Note the line where "orange robot: 2 -> 3" appears in the data below; write it out exactly, along with every line that comes after it to the end.

──────── Input

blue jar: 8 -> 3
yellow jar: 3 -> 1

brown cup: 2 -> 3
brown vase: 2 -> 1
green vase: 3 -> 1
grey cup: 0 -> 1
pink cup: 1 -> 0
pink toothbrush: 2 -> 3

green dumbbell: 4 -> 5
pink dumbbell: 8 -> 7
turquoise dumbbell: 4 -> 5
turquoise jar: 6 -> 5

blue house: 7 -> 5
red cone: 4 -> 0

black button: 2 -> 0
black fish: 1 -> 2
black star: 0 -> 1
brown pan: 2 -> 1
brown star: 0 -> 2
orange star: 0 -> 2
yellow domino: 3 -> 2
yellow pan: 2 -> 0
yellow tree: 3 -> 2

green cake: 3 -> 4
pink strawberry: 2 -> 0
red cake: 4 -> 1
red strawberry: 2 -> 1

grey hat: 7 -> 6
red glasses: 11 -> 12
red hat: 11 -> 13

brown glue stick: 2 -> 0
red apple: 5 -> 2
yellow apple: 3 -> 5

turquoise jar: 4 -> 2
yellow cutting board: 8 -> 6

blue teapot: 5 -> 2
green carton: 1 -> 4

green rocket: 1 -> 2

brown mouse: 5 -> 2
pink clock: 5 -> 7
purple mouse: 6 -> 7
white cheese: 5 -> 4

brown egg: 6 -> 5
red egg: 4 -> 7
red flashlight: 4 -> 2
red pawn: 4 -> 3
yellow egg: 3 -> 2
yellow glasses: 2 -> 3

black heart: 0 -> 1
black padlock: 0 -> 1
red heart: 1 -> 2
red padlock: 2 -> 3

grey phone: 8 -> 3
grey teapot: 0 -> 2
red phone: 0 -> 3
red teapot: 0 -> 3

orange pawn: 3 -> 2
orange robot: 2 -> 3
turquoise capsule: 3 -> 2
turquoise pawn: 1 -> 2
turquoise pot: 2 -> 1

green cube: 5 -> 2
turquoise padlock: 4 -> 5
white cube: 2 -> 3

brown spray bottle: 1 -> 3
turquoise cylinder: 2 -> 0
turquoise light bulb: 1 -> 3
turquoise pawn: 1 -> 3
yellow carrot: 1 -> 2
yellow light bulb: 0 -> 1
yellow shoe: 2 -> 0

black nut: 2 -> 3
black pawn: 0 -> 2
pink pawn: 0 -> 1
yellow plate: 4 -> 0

────────────────

Written response =>
orange robot: 2 -> 3
turquoise capsule: 3 -> 2
turquoise pawn: 1 -> 2
turquoise pot: 2 -> 1

green cube: 5 -> 2
turquoise padlock: 4 -> 5
white cube: 2 -> 3

brown spray bottle: 1 -> 3
turquoise cylinder: 2 -> 0
turquoise light bulb: 1 -> 3
turquoise pawn: 1 -> 3
yellow carrot: 1 -> 2
yellow light bulb: 0 -> 1
yellow shoe: 2 -> 0

black nut: 2 -> 3
black pawn: 0 -> 2
pink pawn: 0 -> 1
yellow plate: 4 -> 0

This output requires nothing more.